**Problem details**
Please write out only the lines running from the one with "(492, 471) = (534, 149): green" through the last line of the listing, each exactly as given.

**Data to process**
———

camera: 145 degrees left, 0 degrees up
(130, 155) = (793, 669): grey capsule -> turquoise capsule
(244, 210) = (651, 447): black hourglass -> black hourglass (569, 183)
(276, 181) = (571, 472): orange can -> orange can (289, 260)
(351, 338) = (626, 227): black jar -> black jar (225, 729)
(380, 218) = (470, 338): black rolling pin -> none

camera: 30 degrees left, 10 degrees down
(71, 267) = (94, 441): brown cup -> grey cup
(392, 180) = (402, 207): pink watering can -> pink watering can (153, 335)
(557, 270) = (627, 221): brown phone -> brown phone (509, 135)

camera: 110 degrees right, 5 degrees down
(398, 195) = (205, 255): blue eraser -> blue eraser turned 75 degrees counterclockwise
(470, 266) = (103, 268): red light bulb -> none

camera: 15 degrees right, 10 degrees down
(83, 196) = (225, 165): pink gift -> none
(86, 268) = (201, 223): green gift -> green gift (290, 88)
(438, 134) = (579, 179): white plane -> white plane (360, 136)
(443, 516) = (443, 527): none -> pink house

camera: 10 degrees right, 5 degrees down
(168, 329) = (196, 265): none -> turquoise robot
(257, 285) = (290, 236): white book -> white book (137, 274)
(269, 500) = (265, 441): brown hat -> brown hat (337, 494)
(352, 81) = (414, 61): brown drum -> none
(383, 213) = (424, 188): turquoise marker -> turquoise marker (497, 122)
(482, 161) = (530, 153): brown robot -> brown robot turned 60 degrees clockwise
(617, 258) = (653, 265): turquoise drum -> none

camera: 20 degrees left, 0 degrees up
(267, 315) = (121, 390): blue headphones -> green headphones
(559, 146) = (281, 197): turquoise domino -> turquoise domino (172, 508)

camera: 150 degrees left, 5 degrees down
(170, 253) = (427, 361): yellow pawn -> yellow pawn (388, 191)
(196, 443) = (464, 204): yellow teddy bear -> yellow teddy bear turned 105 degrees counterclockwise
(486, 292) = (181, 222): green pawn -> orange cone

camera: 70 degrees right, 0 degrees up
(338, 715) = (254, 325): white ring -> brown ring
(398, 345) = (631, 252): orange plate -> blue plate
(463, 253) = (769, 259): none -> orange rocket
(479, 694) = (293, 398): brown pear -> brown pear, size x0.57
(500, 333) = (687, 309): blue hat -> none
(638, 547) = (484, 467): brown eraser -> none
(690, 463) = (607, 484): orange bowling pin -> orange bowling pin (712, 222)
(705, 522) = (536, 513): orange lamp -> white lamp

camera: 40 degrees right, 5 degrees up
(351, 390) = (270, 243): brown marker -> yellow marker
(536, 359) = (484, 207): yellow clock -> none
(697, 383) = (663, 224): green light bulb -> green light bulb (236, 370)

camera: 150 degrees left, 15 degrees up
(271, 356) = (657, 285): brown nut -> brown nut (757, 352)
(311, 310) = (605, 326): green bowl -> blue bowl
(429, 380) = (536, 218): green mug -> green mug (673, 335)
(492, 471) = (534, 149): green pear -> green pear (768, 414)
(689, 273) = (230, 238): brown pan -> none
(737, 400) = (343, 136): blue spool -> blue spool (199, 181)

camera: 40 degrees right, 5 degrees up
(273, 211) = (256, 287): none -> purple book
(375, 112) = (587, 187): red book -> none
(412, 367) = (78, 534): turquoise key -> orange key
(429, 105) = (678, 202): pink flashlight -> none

———

**Exercise response**
(492, 471) = (534, 149): green pear -> green pear (768, 414)
(689, 273) = (230, 238): brown pan -> none
(737, 400) = (343, 136): blue spool -> blue spool (199, 181)

camera: 40 degrees right, 5 degrees up
(273, 211) = (256, 287): none -> purple book
(375, 112) = (587, 187): red book -> none
(412, 367) = (78, 534): turquoise key -> orange key
(429, 105) = (678, 202): pink flashlight -> none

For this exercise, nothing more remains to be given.